▶ **ACTIVITY**
Below are some entries; state how many of their lines include the word "buffer" and give no more than that number.

(Stored entries)
____

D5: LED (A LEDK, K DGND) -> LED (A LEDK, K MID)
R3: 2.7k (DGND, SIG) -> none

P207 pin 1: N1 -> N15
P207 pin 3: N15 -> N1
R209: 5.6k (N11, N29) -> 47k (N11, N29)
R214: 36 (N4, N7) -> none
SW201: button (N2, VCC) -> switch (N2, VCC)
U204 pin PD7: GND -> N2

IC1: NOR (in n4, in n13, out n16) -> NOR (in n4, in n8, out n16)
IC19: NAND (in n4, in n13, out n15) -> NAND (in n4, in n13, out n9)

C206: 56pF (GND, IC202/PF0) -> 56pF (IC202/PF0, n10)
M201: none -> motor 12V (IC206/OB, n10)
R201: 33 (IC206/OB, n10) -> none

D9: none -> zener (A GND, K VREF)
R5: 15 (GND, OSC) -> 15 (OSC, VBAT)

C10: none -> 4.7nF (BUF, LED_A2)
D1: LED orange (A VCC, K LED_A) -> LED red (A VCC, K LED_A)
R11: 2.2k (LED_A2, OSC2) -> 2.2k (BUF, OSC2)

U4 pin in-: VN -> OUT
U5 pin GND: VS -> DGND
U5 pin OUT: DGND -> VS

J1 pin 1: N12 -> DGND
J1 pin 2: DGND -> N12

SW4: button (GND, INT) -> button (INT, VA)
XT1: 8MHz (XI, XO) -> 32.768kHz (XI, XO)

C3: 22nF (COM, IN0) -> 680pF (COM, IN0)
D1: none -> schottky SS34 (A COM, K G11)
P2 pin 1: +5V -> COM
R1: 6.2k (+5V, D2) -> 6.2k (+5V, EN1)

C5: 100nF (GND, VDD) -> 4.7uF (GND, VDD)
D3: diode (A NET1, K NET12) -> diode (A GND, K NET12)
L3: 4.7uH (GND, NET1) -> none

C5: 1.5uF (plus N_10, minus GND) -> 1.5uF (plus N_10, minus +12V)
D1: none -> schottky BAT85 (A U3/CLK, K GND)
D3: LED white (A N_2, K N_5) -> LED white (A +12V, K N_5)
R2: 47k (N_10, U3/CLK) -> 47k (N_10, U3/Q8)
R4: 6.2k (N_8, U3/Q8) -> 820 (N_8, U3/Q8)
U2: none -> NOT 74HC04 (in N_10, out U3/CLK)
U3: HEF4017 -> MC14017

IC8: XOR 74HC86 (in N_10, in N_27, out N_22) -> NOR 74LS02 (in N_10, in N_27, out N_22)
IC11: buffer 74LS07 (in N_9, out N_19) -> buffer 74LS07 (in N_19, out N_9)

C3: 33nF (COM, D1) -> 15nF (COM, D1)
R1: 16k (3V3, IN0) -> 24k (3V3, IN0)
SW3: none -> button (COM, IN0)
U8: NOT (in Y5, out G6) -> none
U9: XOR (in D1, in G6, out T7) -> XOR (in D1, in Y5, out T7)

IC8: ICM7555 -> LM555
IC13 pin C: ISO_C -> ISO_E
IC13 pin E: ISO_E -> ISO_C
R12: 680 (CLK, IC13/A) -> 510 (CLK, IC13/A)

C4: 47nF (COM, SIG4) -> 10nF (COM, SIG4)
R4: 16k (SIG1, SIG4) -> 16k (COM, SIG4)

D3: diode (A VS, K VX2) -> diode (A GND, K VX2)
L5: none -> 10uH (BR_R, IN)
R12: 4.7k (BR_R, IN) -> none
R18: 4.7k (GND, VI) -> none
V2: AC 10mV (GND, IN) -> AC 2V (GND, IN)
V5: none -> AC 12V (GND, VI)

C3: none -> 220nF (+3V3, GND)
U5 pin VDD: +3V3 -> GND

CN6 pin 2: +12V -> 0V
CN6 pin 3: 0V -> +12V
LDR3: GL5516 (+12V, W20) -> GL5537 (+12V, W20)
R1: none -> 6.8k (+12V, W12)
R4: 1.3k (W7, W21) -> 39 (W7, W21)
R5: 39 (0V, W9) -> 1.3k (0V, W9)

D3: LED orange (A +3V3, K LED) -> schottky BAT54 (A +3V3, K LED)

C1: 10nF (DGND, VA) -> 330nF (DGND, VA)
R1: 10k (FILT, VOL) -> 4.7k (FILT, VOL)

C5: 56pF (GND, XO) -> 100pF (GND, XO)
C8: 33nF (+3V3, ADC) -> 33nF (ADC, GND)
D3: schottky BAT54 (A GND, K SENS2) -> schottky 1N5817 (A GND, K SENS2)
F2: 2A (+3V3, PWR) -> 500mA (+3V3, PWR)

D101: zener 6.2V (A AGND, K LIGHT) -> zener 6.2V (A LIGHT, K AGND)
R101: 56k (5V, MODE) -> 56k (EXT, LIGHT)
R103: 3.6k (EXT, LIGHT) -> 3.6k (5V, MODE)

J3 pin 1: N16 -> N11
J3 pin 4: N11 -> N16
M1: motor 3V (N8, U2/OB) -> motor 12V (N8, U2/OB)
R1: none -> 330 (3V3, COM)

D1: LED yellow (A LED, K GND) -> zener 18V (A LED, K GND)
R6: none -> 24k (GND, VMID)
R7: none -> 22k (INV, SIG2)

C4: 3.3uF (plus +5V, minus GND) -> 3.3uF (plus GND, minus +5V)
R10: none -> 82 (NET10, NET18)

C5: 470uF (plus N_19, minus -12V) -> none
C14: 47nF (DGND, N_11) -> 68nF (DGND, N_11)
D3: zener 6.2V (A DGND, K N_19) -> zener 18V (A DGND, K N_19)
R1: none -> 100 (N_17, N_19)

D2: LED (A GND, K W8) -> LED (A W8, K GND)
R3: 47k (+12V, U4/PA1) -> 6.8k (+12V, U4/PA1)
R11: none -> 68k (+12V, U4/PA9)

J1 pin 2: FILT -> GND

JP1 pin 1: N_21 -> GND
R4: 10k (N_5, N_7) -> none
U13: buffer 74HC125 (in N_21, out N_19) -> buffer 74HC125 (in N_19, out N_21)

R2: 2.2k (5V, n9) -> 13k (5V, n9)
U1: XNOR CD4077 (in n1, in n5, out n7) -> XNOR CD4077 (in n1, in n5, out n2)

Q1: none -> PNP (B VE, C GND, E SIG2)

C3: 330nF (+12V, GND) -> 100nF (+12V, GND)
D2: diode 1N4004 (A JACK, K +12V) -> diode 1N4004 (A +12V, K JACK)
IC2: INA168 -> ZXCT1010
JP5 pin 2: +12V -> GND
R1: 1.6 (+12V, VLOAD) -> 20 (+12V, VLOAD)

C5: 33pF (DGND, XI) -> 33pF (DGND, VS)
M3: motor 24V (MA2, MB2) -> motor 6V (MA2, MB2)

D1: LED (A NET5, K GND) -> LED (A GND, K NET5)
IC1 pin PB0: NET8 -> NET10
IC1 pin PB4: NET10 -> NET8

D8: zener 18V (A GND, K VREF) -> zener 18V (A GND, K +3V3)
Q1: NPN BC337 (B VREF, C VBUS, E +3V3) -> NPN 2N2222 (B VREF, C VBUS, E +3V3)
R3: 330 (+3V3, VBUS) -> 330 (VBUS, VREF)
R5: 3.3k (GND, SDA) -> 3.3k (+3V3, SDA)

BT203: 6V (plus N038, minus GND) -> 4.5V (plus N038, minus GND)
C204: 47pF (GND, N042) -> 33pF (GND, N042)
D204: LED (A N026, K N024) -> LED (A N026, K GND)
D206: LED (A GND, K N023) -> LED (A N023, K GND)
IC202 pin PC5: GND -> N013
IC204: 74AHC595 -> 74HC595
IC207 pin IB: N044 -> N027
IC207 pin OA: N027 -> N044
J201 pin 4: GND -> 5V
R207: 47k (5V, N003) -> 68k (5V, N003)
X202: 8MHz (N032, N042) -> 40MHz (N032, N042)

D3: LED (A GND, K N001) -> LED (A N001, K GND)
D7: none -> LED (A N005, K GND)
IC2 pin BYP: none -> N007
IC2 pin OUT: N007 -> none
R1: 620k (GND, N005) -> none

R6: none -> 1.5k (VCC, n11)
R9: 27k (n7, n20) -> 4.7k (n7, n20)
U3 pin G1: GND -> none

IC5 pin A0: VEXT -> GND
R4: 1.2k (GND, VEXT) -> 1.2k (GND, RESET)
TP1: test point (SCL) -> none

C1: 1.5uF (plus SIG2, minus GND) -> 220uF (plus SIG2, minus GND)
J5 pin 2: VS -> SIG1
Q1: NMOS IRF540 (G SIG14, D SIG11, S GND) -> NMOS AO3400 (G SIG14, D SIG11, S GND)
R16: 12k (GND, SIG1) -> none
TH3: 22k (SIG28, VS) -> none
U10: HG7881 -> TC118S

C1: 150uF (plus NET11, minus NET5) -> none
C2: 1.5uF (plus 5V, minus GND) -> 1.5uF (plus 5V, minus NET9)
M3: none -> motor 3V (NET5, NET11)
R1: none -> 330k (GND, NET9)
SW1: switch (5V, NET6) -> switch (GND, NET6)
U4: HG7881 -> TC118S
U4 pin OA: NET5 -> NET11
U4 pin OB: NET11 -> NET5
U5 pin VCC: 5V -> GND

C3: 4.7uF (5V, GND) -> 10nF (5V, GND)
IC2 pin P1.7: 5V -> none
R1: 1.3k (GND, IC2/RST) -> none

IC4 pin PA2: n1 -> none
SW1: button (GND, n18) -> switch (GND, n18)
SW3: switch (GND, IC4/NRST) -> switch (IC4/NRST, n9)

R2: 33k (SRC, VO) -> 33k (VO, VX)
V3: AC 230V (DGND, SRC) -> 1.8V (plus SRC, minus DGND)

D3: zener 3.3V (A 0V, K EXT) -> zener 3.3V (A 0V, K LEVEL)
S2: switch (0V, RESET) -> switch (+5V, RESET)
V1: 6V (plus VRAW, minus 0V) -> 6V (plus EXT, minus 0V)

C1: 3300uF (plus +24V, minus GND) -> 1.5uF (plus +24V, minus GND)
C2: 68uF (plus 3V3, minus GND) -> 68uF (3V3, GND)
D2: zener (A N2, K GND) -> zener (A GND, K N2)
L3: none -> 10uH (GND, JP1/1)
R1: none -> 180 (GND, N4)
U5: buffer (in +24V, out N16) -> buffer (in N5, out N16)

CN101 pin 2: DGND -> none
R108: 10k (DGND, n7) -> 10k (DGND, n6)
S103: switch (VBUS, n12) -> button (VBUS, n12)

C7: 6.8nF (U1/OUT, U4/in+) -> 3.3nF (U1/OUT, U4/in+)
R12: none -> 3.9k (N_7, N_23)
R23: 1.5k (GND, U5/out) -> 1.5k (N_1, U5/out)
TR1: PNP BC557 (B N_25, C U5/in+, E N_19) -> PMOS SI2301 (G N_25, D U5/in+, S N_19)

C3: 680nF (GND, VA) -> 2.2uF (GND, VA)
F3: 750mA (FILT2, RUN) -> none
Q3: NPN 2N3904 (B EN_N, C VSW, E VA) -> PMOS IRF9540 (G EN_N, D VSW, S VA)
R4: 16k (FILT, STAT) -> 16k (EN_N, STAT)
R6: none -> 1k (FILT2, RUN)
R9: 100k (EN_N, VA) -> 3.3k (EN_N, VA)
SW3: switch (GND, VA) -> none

____

▶ **RESULT BELOW**
3